> WORK TO BE COMPLETED: Copy each line of the records below without any alteration, and omit the pictures from your answer.
==*==
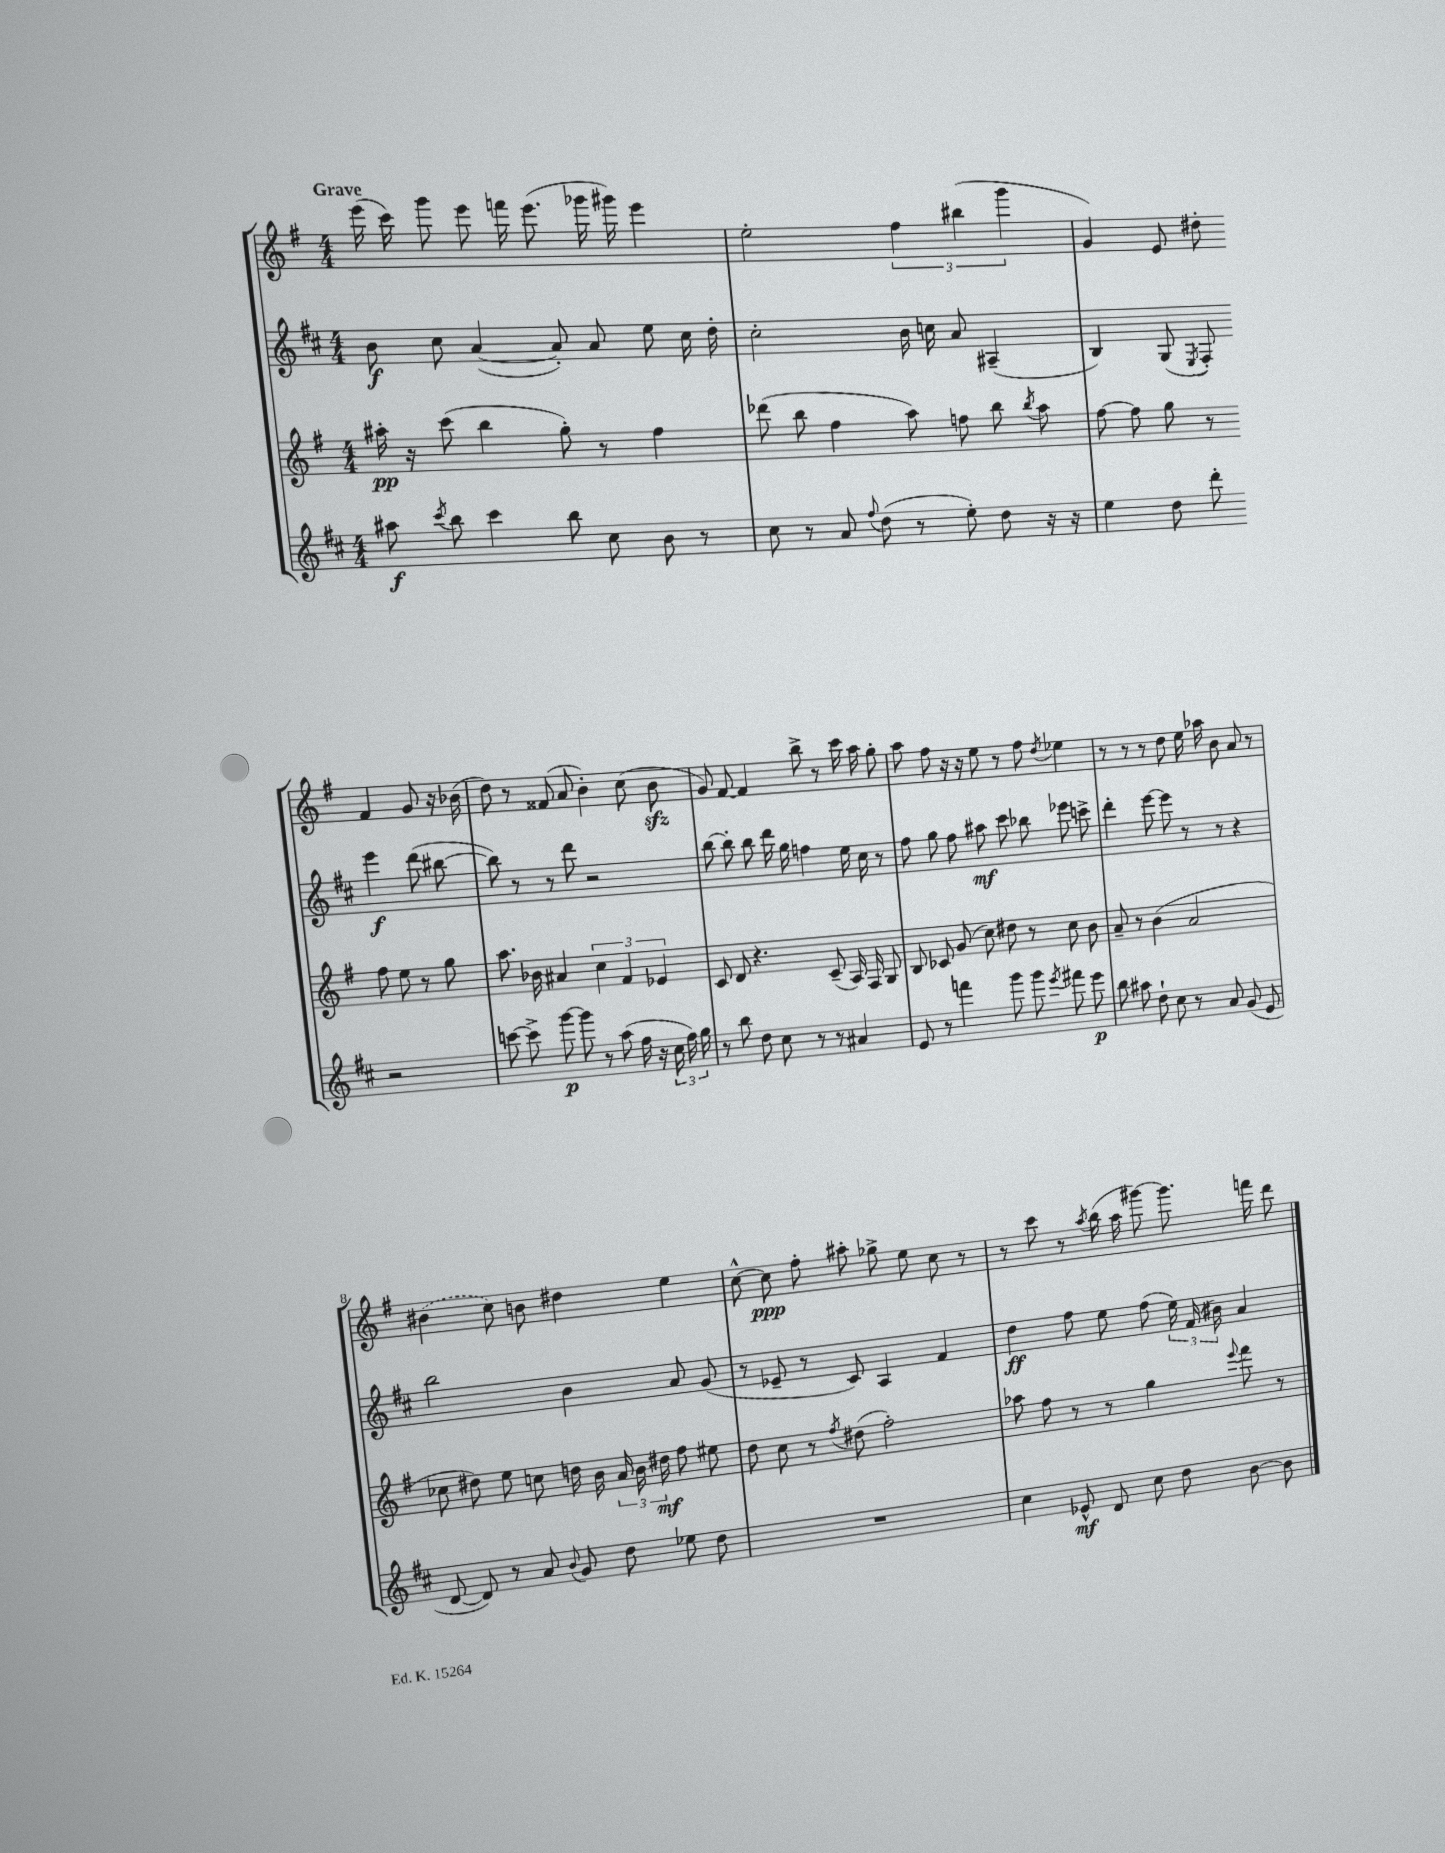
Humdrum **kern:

**kern	**kern	**kern	**kern
*staff4	*staff3	*staff2	*staff1
*clefG2	*clefG2	*clefG2	*clefG2
*k[f#c#]	*k[f#]	*k[f#c#]	*k[f#]
*M4/4	*M4/4	*M4/4	*M4/4
8aa#	16aa#'	8b	(16eee
.	16r	.	16ccc)
8qccc#	.	.	.
8bb	(8ccc	8cc#	8ggg
4ccc#	4bb	([4a	8eee
.	.	.	16fff
.	.	.	(8.eee
8bb	8gg')	8a'])	.
8cc#	8r	8a	16ggg-
.	.	.	16ggg#)
8b	4ff#	8ee	4eee
8r	.	16cc#	.
.	.	16dd'	.
=	=	=	=
8cc#	(8ddd-	2cc#'	2ee'
8r	8bb	.	.
8a	4ff#	.	.
8qqff#	.	.	.
(8dd	.	.	.
8r	8aa)	16b	6ff#
.	.	16cc	.
8ee')	8ff	8a	.
.	.	.	(6bb#
8dd	8bb	(4A#~	.
.	.	.	6ggg
.	8qbb	.	.
16r	8aa	.	.
16r	.	.	.
=	=	=	=
4ee	[8ff#	4B)	4g)
.	8ff#]	.	.
8dd	8gg	(8G	8e
.	.	8qE	.
8ddd'	8r	8F#')	8dd#'
2r	8ff#	4eee	4f#
.	8ee	.	.
.	8r	(8ddd	8g
.	8gg	[8bb#	16r
.	.	.	(16b-
=	=	=	=
[8ccc	8.aa	8bb#])	8dd)
8ccc^]	.	8r	8r
.	16b-	.	.
[8ggg	4a#	8r	(8f##
8ggg]	.	8ddd	8a
8r	6cc	2r	4b')
(8aa	.	.	.
.	6f#	.	.
16ff#	.	.	(8cc
16r	.	.	.
.	6e-	.	.
24cc#	.	.	8b
24ff#)	.	.	.
24gg	.	.	.
=	=	=	=
8r	8c	[8bb	8g)
8bb	8d	8bb']	[8f#
8dd	4.r	8bb	4f#]
8cc#	.	16ddd	.
.	.	16gg	.
8r	.	4ff	8bb^
8r	(8c~	.	8r
4a#	16A)	16ee	16ccc
.	16F#	16cc#	16aa
.	8G	8r	8gg'
=	=	=	=
8e	8B	8ff#	8aa
8r	8c-	8gg	8ff#
4fff	(8g	8ff#	16r
.	.	.	16r
.	8cc)	8aa#	8ee
8ggg	8dd#	8ccc#	8r
8ggg	8r	8bb-	8ff#
8qeee	.	.	8qdd
8fff#	8cc	8eee-	4ee-
8eee	8b	8ccc^	.
=	=	=	=
8bb	8a~	4ddd'	8r
8aa#	8r	.	8r
8dd`	(4b	[8eee	8r
8cc#	.	8eee]	8dd
8r	2a	8r	16ee
.	.	.	16aa-
8a	.	8r	8b
(8g	.	4r	8a
8e	.	.	8r
=	=	=	=
[8d	8cc-	2bb	(4b#
8d])	8dd#)	.	.
8r	8ee	.	8cc)
8a	8cc	.	8b
8qqb	.	.	.
8g	16dd	4b	4dd#
.	16b	.	.
8dd	24a	.	.
.	24b	.	.
.	24dd#	.	.
8ee-	8ff#	8a	4ee
8dd	8ee#	(8g	.
=	=	=	=
1r	8dd	8r	[8cc^^
.	8cc	8e-~	8cc]
.	8r	8r	8ff#'
.	8qff#	.	.
.	(8dd#	8c#)	8aa#'
.	2ff#')	4A	8gg-^
.	.	.	8ee
.	.	4f#	8cc
.	.	.	8r
=	=	=	=
4cc#	8aa-	4dd	8r
.	8ff#	.	8ccc
8e-^^	8r	8ff#	8r
.	.	.	8qaa
8d	8r	8ee	(16bb
.	.	.	16aa
8cc#	4gg	(8ff#	[8ggg#)
8dd	.	24ee)	8.ggg#]
.	.	(24f#	.
.	.	24b#)	.
.	8qqeee	.	.
[8b	8fff#	4a	.
.	.	.	16fff
8b]	8r	.	8ddd
==	==	==	==
*-	*-	*-	*-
==*==
> TASK RESULT:
Humdrum **kern:

**kern	**kern	**kern	**kern
*staff4	*staff3	*staff2	*staff1
*clefG2	*clefG2	*clefG2	*clefG2
*k[f#c#]	*k[f#]	*k[f#c#]	*k[f#]
*M4/4	*M4/4	*M4/4	*M4/4
8aa#	16aa#'	8b	(16eee
.	16r	.	16ccc)
8qccc#	.	.	.
8bb	(8ccc	8cc#	8ggg
4ccc#	4bb	([4a	8eee
.	.	.	16fff
.	.	.	(8.eee
8bb	8gg')	8a'])	.
8cc#	8r	8a	16ggg-
.	.	.	16ggg#)
8b	4ff#	8ee	4eee
8r	.	16cc#	.
.	.	16dd'	.
=	=	=	=
8cc#	(8ddd-	2cc#'	2ee'
8r	8bb	.	.
8a	4ff#	.	.
8qqff#	.	.	.
(8dd	.	.	.
8r	8aa)	16b	6ff#
.	.	16cc	.
8ee')	8ff	8a	.
.	.	.	(6bb#
8dd	8bb	(4A#~	.
.	.	.	6ggg
.	8qbb	.	.
16r	8aa	.	.
16r	.	.	.
=	=	=	=
4ee	[8ff#	4B)	4g)
.	8ff#]	.	.
8dd	8gg	(8G	8e
.	.	8qE	.
8ddd'	8r	8F#')	8dd#'
2r	8ff#	4eee	4f#
.	8ee	.	.
.	8r	(8ddd	8g
.	8gg	[8bb#	16r
.	.	.	(16b-
=	=	=	=
[8ccc	8.aa	8bb#])	8dd)
8ccc^]	.	8r	8r
.	16b-	.	.
[8ggg	4a#	8r	(8f##
8ggg]	.	8ddd	8a
8r	6cc	2r	4b')
(8aa	.	.	.
.	6f#	.	.
16ff#	.	.	(8cc
16r	.	.	.
.	6e-	.	.
24cc#	.	.	8b
24ff#)	.	.	.
24gg	.	.	.
=	=	=	=
8r	8c	[8bb	8g)
8bb	8d	8bb']	[8f#
8dd	4.r	8bb	4f#]
8cc#	.	16ddd	.
.	.	16gg	.
8r	.	4ff	8bb^
8r	(8c~	.	8r
4a#	16A)	16ee	16ccc
.	16F#	16cc#	16aa
.	8G	8r	8gg'
=	=	=	=
8e	8B	8ff#	8aa
8r	8c-	8gg	8ff#
4fff	(8g	8ff#	16r
.	.	.	16r
.	8cc)	8aa#	8ee
8ggg	8dd#	8ccc#	8r
8ggg	8r	8bb-	8ff#
8qeee	.	.	8qdd
8fff#	8cc	8eee-	4ee-
8eee	8b	8ccc^	.
=	=	=	=
8bb	8a~	4ddd'	8r
8aa#	8r	.	8r
8dd`	(4b	[8eee	8r
8cc#	.	8eee]	8dd
8r	2a	8r	16ee
.	.	.	16aa-
8a	.	8r	8b
(8g	.	4r	8a
8e	.	.	8r
=	=	=	=
[8d	8cc-	2bb	(4b#
8d])	8dd#)	.	.
8r	8ee	.	8cc)
8a	8cc	.	8b
8qqb	.	.	.
8g	16dd	4b	4dd#
.	16b	.	.
8dd	24a	.	.
.	24b	.	.
.	24dd#	.	.
8ee-	8ff#	8a	4ee
8dd	8ee#	(8g	.
=	=	=	=
1r	8dd	8r	[8cc^^
.	8cc	8e-~	8cc]
.	8r	8r	8ff#'
.	8qff#	.	.
.	(8dd#	8c#)	8aa#'
.	2ff#')	4A	8gg-^
.	.	.	8ee
.	.	4f#	8cc
.	.	.	8r
=	=	=	=
4cc#	8aa-	4dd	8r
.	8ff#	.	8ccc
8e-^^	8r	8ff#	8r
.	.	.	8qaa
8d	8r	8ee	(16bb
.	.	.	16aa
8cc#	4gg	(8ff#	[8ggg#)
8dd	.	24ee)	8.ggg#]
.	.	(24f#	.
.	.	24b#)	.
.	8qqeee	.	.
[8b	8fff#	4a	.
.	.	.	16fff
8b]	8r	.	8ddd
==	==	==	==
*-	*-	*-	*-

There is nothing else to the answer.